[Provided data — start]

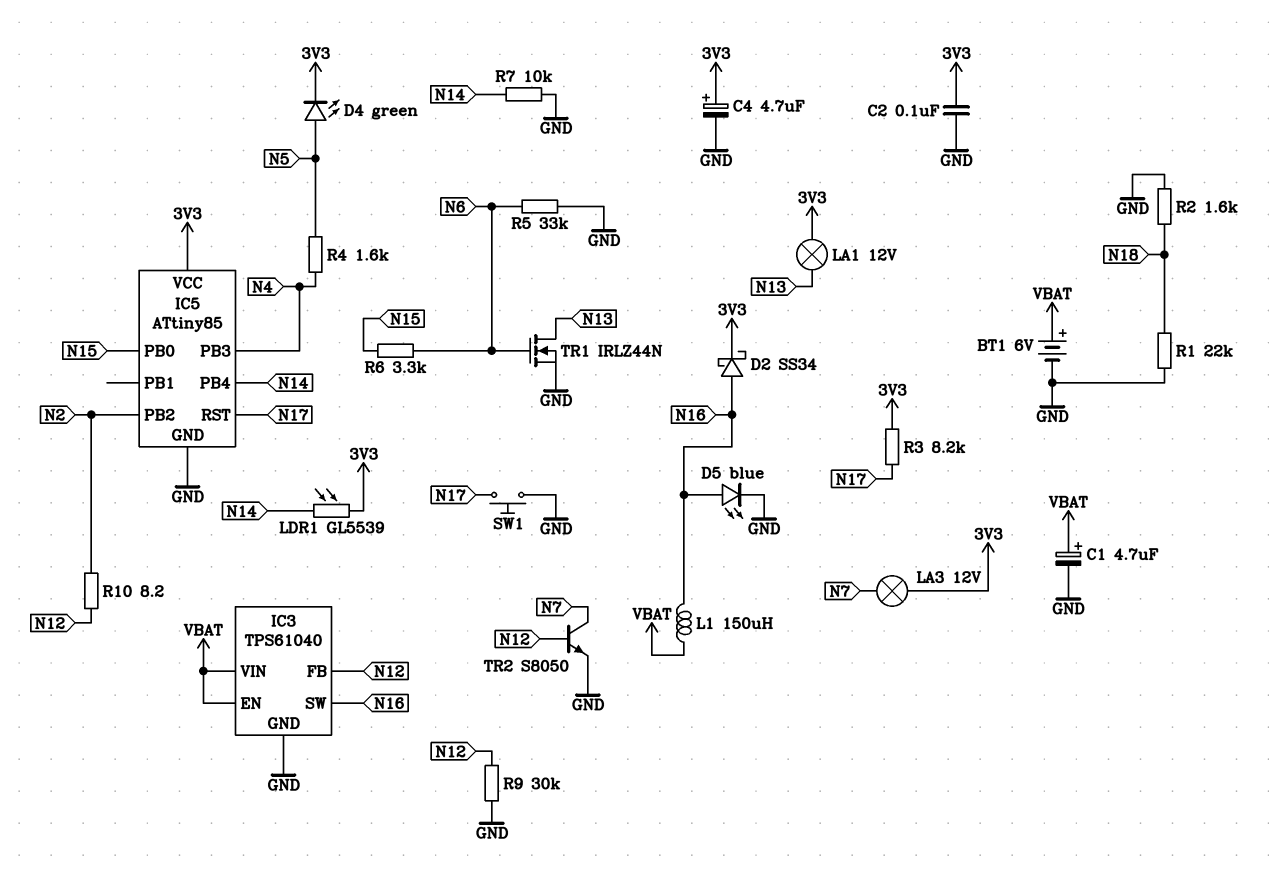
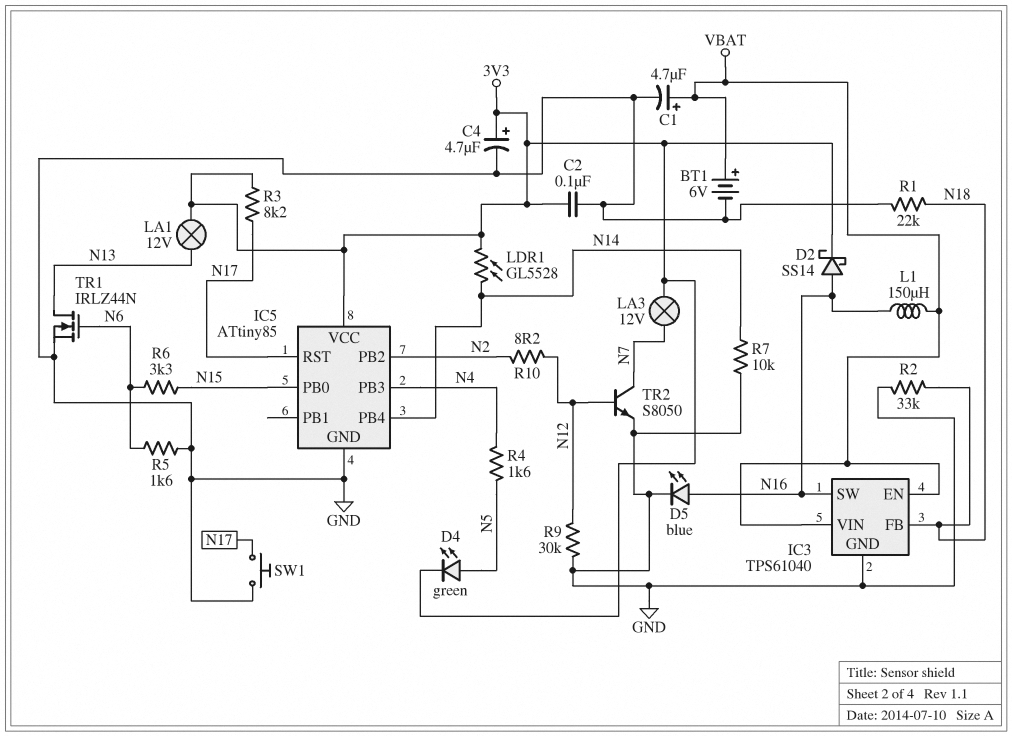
D2: schottky SS34 (A N16, K 3V3) -> schottky SS14 (A N16, K 3V3)
IC3 pin FB: N12 -> N18
LDR1: GL5539 (3V3, N14) -> GL5528 (3V3, N14)
R2: 1.6k (GND, N18) -> 33k (GND, N18)
R5: 33k (GND, N6) -> 1.6k (GND, N6)

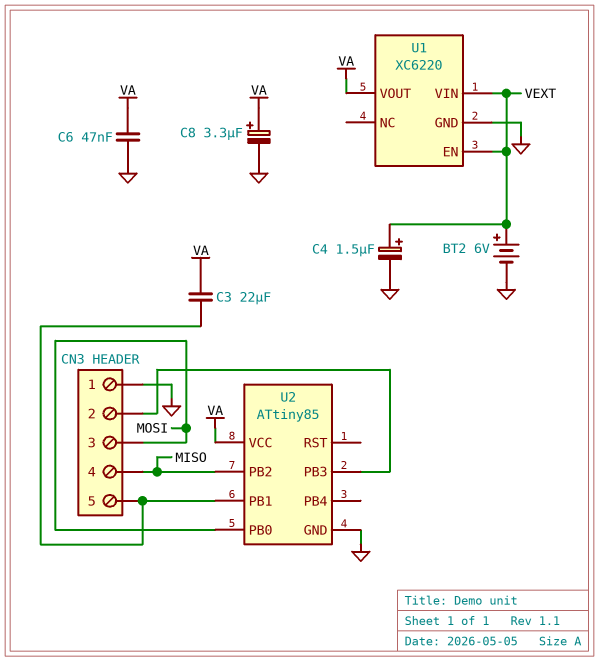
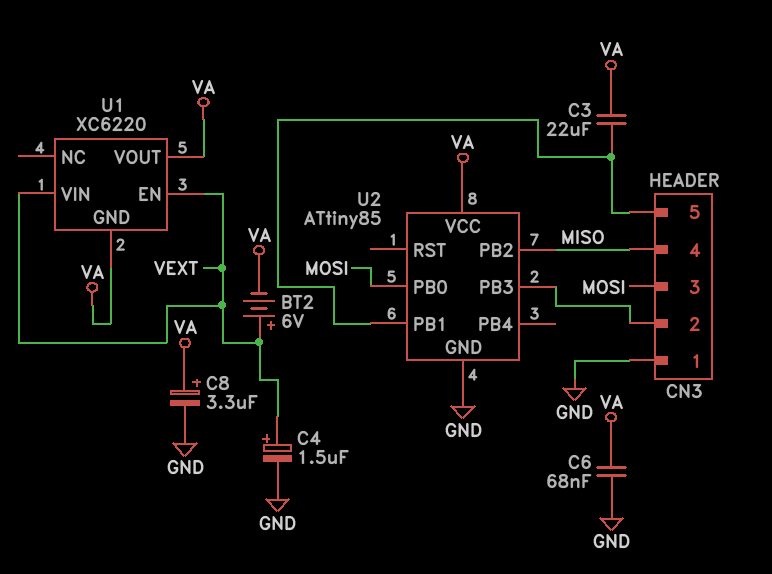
BT2: 6V (plus VEXT, minus GND) -> 6V (plus VEXT, minus VA)
C6: 47nF (GND, VA) -> 68nF (GND, VA)
U1 pin GND: GND -> VA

[Provided data — finish]

Problem description: Only the lines from the one containing "IC3 pin FB: N12 -> N18" through the last line of the entries above should be copied, exactly as they are and without the pictures.

Problem solution:
IC3 pin FB: N12 -> N18
LDR1: GL5539 (3V3, N14) -> GL5528 (3V3, N14)
R2: 1.6k (GND, N18) -> 33k (GND, N18)
R5: 33k (GND, N6) -> 1.6k (GND, N6)

BT2: 6V (plus VEXT, minus GND) -> 6V (plus VEXT, minus VA)
C6: 47nF (GND, VA) -> 68nF (GND, VA)
U1 pin GND: GND -> VA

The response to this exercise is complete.